### WORK TO BE COMPLETED:
Begin your copy at the line with "SCALE1 pin SCK: RX -> D7" in the records below and end it at the line with "FAN pin SIG: TX -> D4", restating each line word for word; omit the pictures.

### PROVIDED MATERIAL:
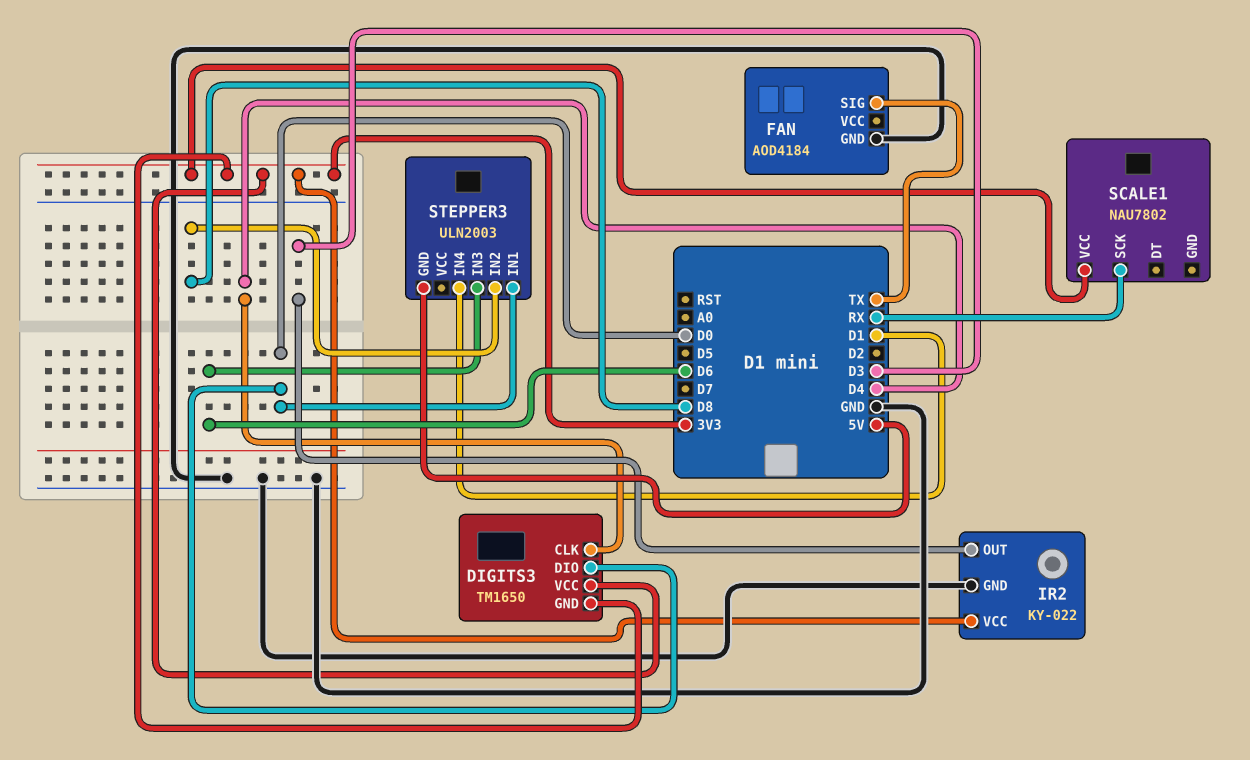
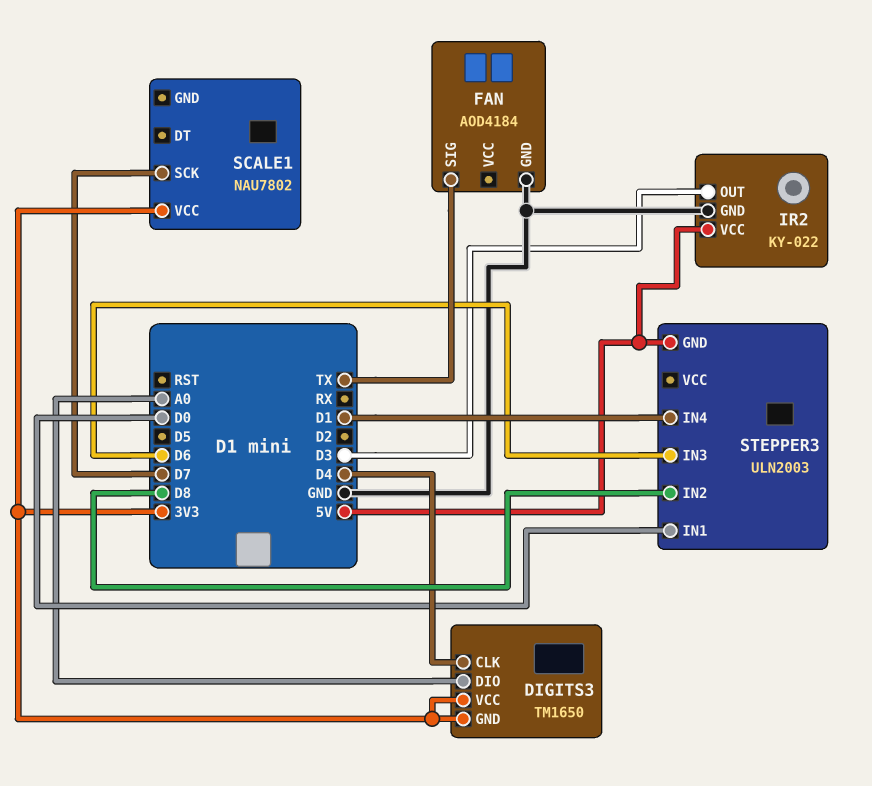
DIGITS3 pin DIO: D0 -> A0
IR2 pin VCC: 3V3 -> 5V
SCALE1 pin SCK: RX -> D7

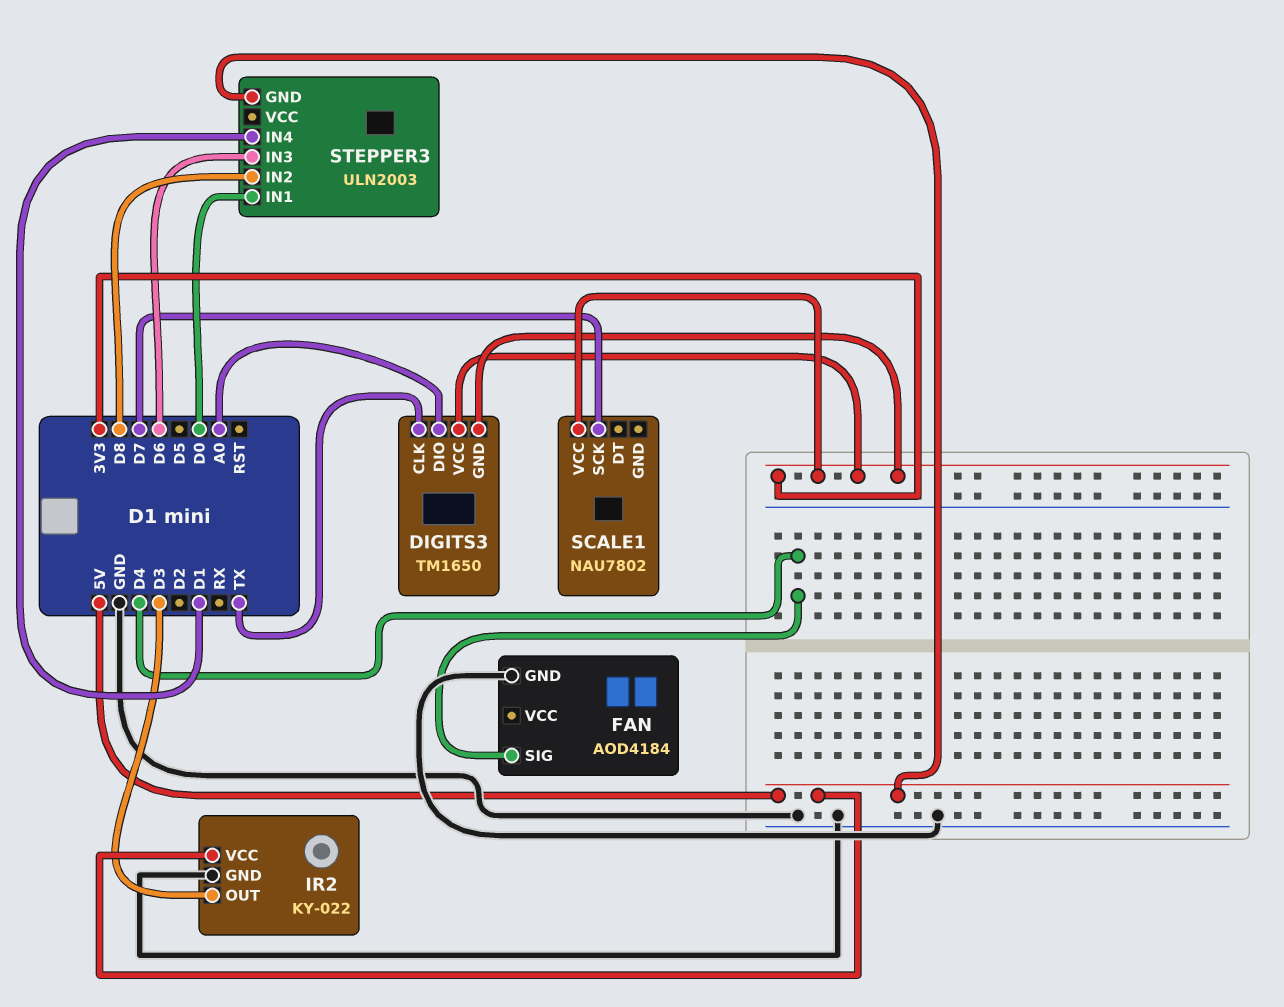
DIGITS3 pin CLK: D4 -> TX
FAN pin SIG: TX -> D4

==

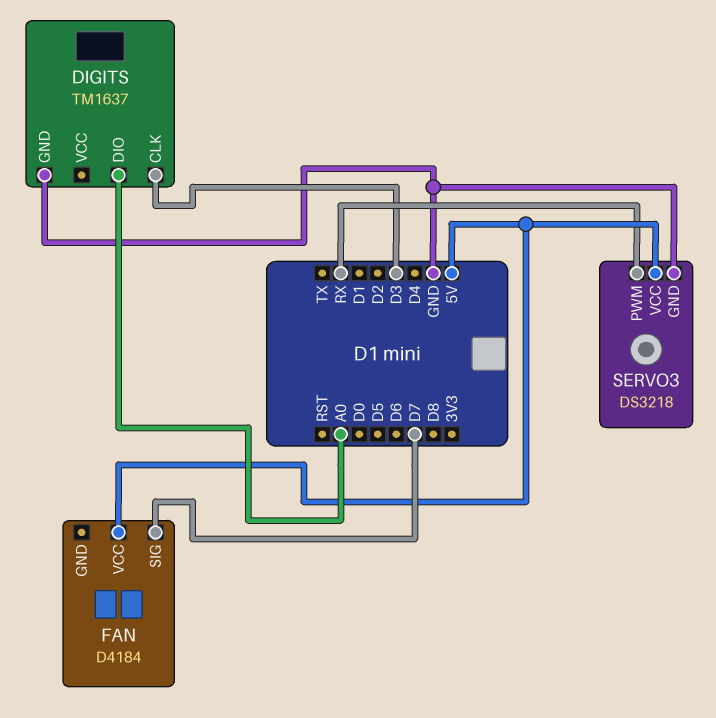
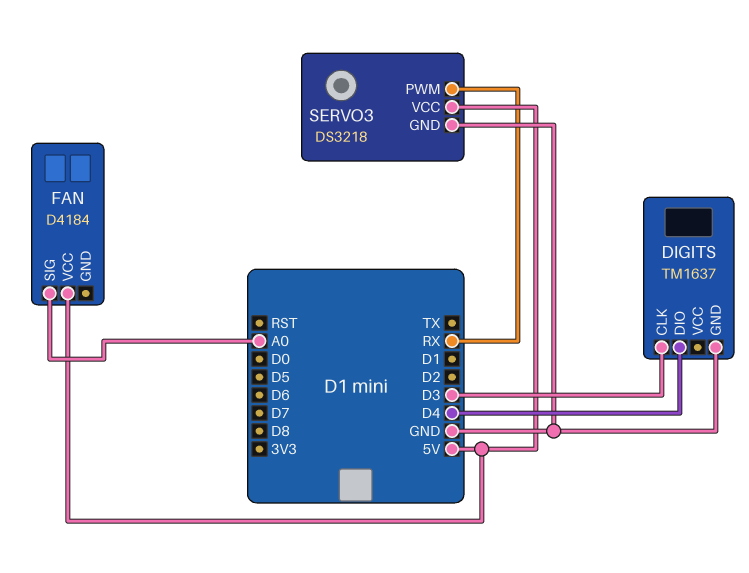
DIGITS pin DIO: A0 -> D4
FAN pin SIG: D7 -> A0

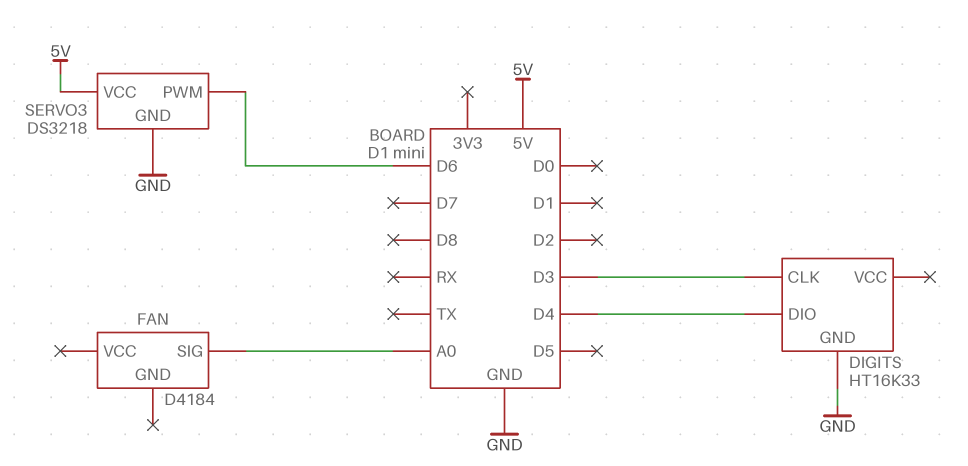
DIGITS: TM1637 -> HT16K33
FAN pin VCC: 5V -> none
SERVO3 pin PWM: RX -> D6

### ANSWER TO THIS TASK:
SCALE1 pin SCK: RX -> D7

DIGITS3 pin CLK: D4 -> TX
FAN pin SIG: TX -> D4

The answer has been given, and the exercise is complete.